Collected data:
::::::
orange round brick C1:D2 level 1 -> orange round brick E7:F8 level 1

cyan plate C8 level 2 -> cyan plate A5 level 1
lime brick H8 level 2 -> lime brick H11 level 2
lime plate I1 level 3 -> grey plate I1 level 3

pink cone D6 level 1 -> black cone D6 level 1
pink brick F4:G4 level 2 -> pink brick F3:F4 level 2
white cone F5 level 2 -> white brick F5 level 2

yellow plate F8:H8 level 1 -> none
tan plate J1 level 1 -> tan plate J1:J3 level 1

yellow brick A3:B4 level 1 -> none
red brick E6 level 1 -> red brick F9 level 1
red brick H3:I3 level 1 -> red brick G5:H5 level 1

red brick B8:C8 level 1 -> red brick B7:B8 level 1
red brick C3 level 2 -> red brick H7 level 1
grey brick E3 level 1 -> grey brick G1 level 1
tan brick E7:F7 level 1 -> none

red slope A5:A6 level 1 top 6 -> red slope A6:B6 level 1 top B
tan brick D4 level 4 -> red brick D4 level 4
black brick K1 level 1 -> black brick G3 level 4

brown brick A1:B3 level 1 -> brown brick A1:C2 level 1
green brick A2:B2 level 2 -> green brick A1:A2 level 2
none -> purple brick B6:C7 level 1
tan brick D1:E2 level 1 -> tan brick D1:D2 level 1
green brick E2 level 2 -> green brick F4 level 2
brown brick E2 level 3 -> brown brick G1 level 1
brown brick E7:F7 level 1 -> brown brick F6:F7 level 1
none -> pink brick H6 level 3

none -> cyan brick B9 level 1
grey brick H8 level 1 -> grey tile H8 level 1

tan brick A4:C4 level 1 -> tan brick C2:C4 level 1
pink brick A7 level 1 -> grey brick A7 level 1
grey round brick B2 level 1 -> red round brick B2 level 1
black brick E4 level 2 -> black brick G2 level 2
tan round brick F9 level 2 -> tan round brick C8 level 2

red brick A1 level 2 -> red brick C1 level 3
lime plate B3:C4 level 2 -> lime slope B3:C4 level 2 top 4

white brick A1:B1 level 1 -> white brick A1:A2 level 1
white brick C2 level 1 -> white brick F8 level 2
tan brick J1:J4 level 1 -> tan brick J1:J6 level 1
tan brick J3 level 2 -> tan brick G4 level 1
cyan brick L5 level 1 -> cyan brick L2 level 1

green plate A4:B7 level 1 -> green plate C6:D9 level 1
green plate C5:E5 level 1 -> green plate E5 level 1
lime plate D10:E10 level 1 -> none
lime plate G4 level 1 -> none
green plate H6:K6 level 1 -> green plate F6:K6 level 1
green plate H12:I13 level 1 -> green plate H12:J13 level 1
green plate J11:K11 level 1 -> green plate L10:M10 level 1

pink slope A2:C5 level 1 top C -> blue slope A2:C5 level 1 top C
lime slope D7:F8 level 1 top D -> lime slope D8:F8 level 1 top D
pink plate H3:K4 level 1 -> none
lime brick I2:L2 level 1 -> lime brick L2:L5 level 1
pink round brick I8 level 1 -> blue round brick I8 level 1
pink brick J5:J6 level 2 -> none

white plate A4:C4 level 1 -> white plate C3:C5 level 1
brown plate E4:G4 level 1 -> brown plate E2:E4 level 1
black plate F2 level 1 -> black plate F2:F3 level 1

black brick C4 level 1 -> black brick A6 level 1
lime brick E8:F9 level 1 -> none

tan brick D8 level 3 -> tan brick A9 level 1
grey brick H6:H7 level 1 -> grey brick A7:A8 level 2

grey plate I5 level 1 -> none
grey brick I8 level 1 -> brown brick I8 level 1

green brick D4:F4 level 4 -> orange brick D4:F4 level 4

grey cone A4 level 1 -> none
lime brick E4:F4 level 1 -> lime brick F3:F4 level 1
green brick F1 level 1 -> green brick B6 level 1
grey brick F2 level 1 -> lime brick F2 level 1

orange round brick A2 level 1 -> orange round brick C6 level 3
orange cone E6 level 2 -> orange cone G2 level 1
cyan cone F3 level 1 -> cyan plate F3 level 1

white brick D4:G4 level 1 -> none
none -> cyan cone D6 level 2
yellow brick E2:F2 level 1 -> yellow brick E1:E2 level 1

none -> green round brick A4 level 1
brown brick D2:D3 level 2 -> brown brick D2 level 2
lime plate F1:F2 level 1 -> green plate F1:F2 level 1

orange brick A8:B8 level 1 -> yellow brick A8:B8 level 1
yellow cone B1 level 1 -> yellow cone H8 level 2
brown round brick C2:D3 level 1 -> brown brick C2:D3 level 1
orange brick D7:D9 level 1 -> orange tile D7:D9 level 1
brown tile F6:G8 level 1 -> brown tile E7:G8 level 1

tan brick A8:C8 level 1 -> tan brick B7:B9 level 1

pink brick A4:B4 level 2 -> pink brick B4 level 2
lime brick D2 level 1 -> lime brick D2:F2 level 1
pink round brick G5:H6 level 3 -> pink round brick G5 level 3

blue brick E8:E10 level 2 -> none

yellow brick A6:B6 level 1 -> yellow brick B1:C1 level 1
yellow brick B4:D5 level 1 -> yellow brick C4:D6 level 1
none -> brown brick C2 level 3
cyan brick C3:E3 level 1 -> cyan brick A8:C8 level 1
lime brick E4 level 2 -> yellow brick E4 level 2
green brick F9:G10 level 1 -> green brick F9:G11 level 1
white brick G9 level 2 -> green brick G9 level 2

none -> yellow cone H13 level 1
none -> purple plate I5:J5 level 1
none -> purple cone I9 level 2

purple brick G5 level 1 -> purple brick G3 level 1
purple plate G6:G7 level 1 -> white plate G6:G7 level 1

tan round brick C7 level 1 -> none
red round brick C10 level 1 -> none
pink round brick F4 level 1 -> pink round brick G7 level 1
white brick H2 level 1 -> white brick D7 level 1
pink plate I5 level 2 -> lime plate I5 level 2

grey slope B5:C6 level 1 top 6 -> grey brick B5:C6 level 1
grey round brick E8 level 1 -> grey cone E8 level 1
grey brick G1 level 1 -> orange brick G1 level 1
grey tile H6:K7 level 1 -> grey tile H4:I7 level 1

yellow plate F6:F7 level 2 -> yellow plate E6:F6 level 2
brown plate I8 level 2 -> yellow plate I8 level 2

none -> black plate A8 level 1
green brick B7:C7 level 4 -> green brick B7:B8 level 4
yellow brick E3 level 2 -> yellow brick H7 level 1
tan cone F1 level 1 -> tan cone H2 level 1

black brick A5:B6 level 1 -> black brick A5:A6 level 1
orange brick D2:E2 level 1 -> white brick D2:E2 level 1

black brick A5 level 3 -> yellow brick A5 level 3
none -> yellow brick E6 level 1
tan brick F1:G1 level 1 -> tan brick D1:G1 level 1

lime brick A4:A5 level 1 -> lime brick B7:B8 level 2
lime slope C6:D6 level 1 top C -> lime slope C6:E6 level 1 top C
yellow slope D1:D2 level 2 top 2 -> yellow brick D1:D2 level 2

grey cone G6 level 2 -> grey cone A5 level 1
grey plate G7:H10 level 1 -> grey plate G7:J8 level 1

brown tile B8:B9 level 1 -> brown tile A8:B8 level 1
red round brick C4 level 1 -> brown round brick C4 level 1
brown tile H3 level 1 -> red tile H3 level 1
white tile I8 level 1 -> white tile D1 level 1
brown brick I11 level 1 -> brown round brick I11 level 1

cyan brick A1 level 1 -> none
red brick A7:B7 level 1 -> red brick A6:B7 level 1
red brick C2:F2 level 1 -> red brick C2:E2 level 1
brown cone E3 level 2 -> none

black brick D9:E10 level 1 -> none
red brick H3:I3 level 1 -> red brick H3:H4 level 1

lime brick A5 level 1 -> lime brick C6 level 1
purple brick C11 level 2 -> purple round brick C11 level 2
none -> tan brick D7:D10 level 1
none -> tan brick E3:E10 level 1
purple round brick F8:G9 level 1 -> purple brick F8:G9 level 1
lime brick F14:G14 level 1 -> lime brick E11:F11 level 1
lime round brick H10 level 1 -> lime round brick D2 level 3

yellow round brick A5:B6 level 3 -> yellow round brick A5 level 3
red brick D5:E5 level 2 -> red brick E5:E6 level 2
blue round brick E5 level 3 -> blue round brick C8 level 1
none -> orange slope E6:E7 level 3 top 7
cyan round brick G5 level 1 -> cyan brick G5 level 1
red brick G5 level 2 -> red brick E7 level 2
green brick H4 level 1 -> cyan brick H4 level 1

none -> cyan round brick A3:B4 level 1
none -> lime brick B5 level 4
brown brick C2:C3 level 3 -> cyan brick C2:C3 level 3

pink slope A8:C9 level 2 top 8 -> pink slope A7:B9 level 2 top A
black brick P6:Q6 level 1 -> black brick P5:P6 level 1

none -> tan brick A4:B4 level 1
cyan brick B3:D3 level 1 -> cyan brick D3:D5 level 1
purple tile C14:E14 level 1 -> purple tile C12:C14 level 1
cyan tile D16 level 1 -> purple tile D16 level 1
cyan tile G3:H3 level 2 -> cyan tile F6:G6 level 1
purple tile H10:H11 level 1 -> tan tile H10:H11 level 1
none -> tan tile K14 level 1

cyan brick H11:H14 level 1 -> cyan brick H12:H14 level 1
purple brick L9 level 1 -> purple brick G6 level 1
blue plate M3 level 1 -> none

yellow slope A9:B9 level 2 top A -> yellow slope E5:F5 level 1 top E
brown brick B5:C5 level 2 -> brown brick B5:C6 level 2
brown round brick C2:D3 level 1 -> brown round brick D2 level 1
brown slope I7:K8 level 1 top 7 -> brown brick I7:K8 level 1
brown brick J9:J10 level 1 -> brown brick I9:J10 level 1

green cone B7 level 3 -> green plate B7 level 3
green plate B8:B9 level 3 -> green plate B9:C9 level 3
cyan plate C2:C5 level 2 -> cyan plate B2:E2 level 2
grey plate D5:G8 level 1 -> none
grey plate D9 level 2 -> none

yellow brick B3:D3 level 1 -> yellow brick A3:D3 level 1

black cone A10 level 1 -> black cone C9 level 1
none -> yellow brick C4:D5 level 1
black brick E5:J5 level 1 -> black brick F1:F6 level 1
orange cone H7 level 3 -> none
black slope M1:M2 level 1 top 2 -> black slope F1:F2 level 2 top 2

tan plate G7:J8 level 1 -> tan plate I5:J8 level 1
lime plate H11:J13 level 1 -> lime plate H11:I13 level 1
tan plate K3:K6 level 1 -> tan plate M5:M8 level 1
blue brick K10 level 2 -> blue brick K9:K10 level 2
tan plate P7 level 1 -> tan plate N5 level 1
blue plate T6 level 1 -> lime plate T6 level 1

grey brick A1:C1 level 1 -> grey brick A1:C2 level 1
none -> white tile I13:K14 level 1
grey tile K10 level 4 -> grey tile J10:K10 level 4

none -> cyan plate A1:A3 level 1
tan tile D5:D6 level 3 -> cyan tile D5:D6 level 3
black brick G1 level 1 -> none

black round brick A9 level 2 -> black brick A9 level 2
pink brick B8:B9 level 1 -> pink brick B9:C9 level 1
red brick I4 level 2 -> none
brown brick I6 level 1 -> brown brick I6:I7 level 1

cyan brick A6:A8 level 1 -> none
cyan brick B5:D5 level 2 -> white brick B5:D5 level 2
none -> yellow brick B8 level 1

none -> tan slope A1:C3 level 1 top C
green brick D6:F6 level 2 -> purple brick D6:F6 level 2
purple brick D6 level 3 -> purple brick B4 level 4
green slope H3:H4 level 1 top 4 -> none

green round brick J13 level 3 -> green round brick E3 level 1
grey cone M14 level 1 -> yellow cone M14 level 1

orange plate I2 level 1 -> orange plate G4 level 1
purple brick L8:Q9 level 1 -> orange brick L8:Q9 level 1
::::::
**How to complete this task**
Copy out every line in the entries above that holds "white".

**Task answer**
white cone F5 level 2 -> white brick F5 level 2
white brick A1:B1 level 1 -> white brick A1:A2 level 1
white brick C2 level 1 -> white brick F8 level 2
white plate A4:C4 level 1 -> white plate C3:C5 level 1
white brick D4:G4 level 1 -> none
white brick G9 level 2 -> green brick G9 level 2
purple plate G6:G7 level 1 -> white plate G6:G7 level 1
white brick H2 level 1 -> white brick D7 level 1
orange brick D2:E2 level 1 -> white brick D2:E2 level 1
white tile I8 level 1 -> white tile D1 level 1
none -> white tile I13:K14 level 1
cyan brick B5:D5 level 2 -> white brick B5:D5 level 2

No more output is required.